## What needs to be done
Locate every line in the records below that contains the word "KEYS", and copy each one.

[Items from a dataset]
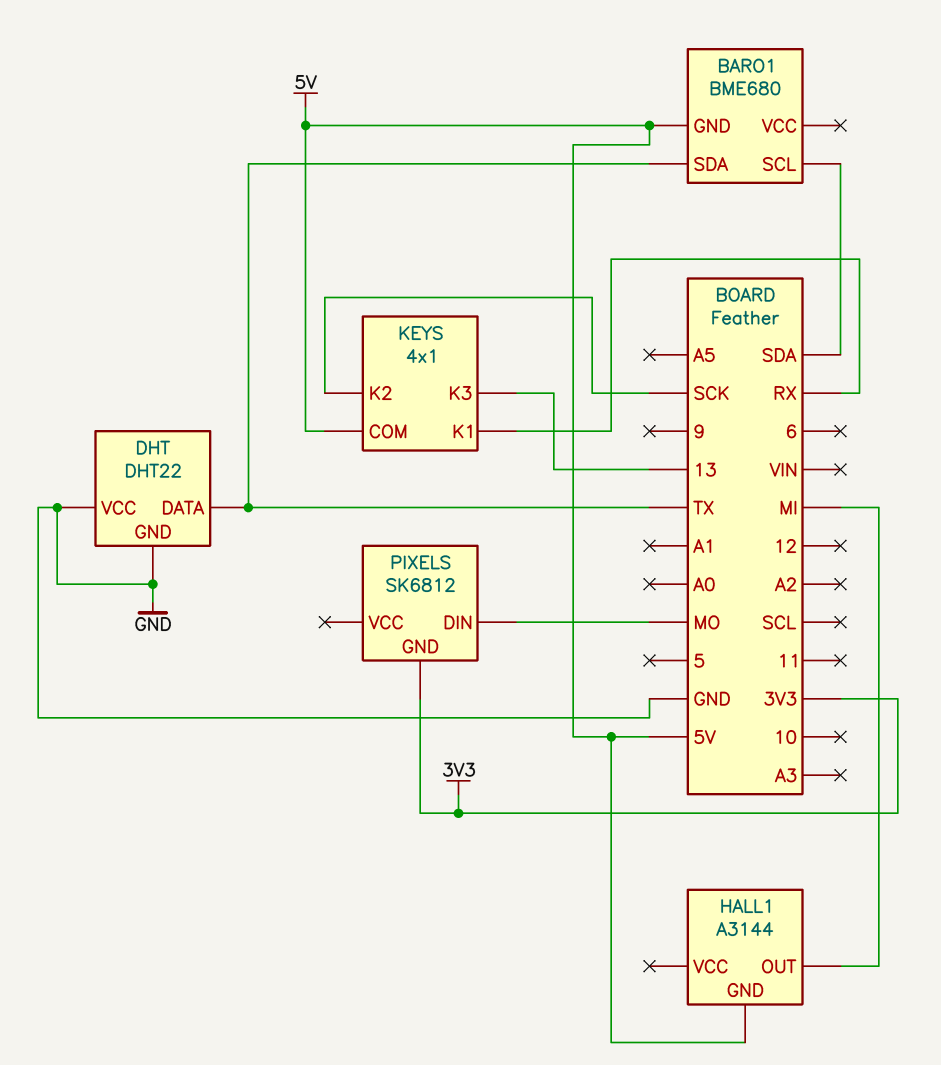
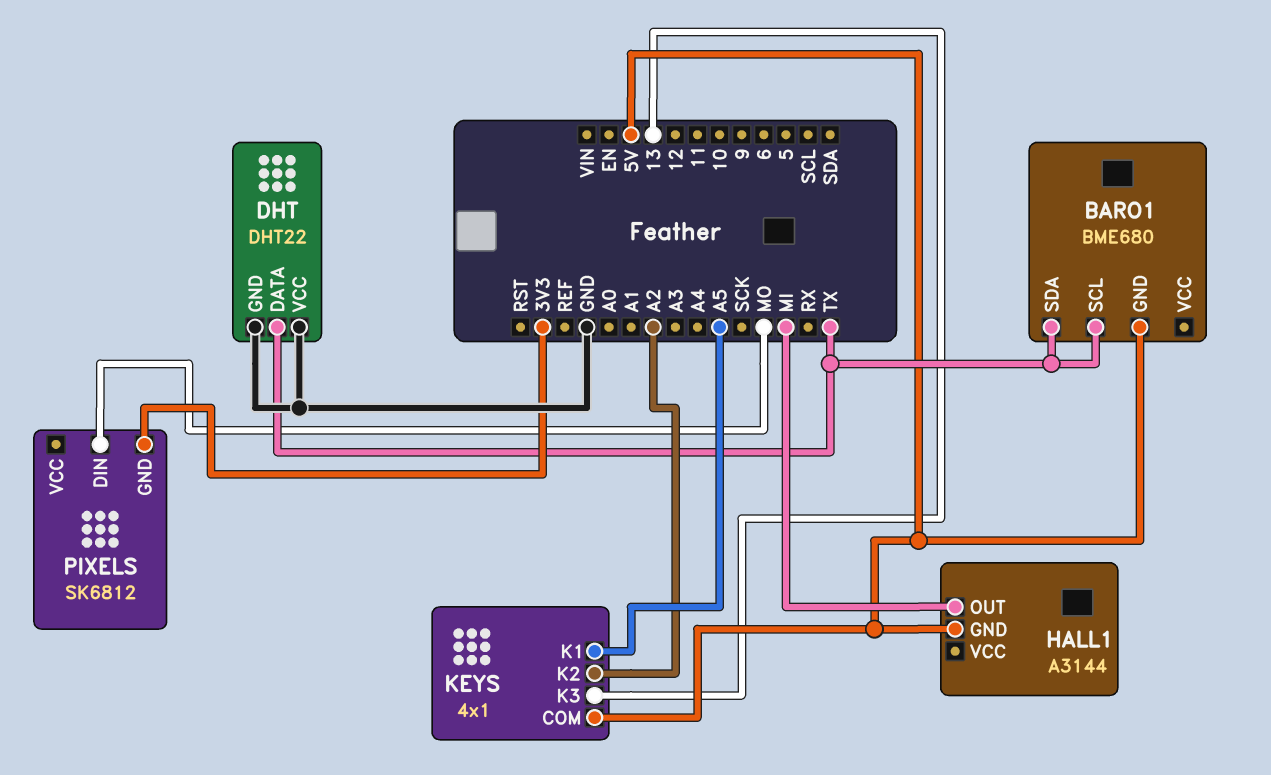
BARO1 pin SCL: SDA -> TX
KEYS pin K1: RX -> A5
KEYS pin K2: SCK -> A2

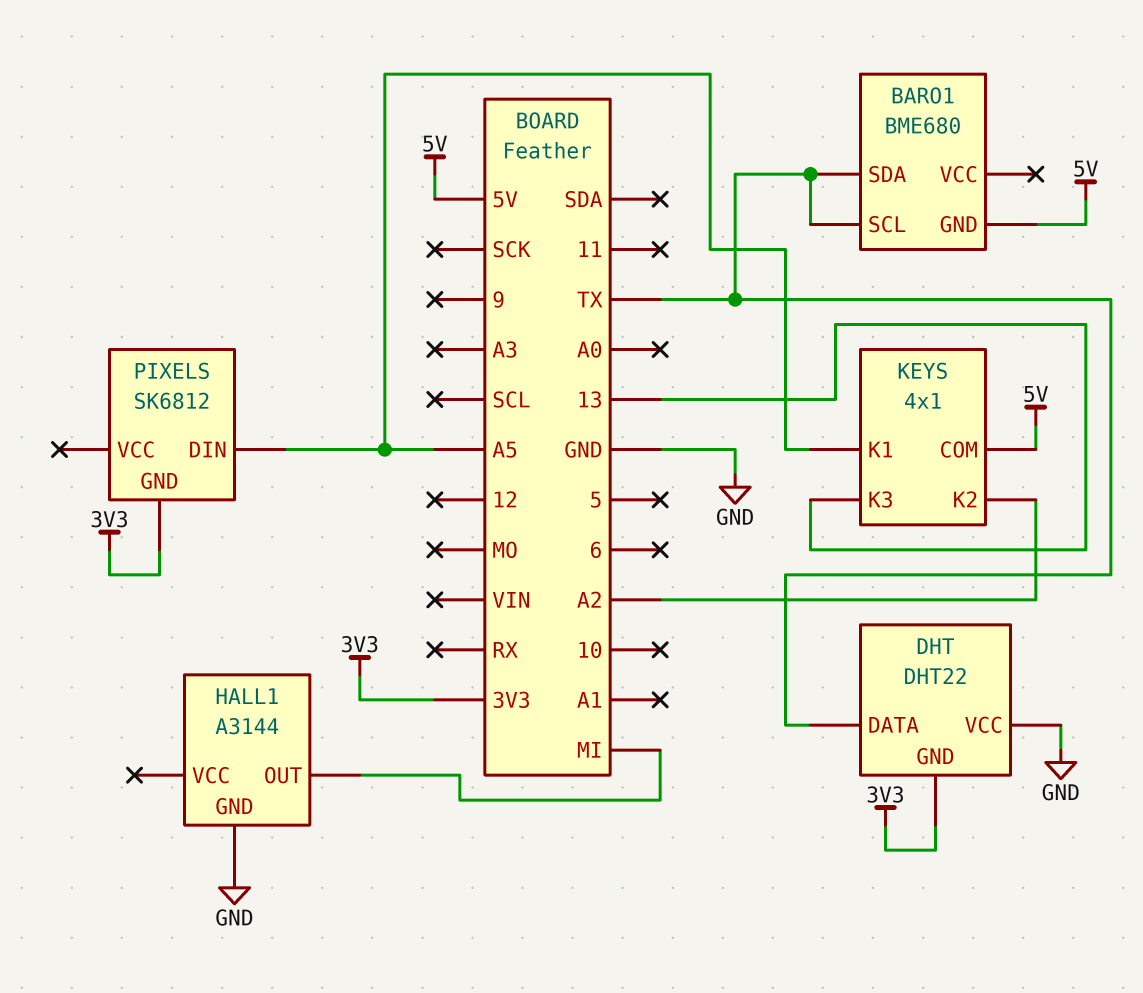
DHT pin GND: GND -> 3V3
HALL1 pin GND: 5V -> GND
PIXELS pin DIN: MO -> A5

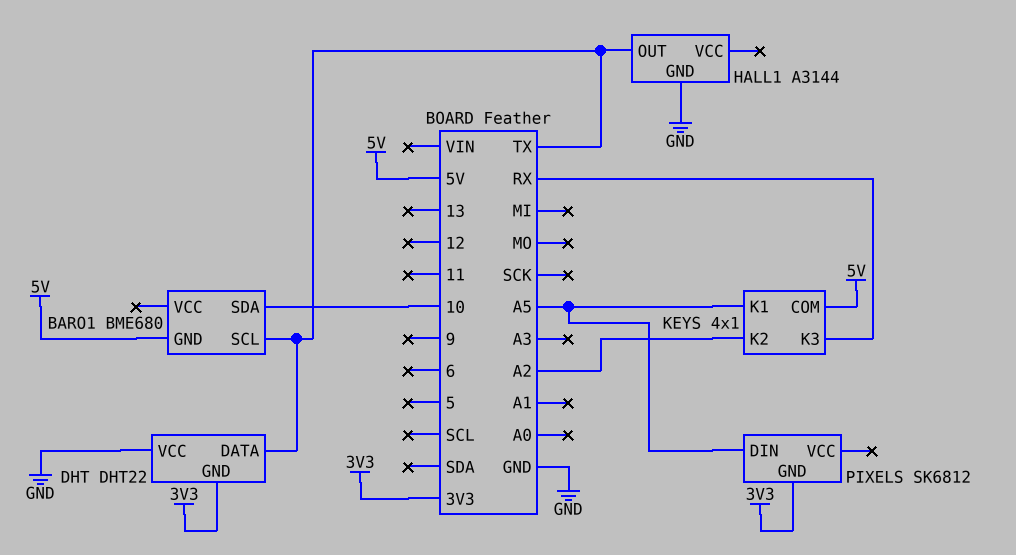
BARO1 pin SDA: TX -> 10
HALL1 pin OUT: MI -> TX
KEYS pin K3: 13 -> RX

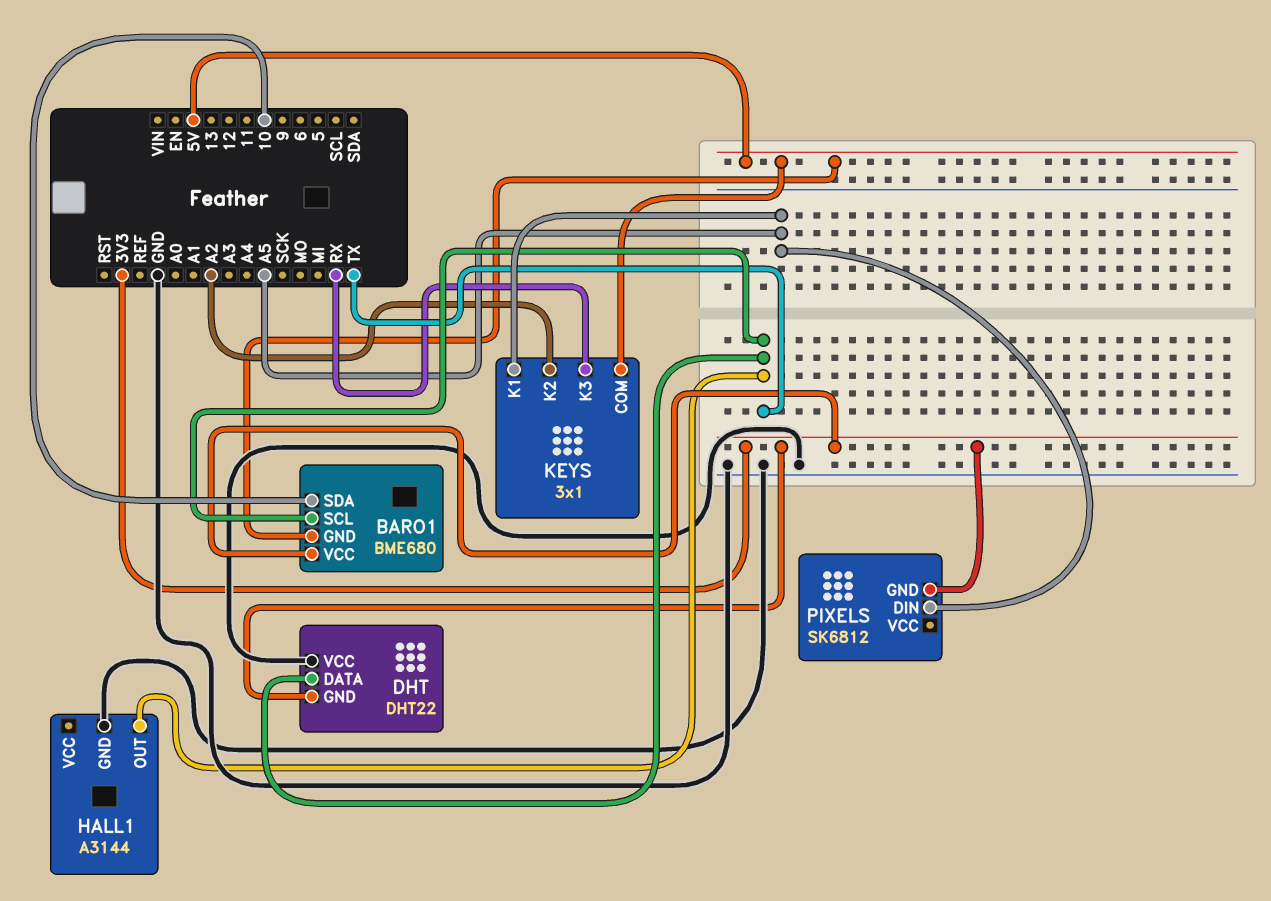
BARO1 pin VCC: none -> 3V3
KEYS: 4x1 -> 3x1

## Output of the task
KEYS pin K1: RX -> A5
KEYS pin K2: SCK -> A2
KEYS pin K3: 13 -> RX
KEYS: 4x1 -> 3x1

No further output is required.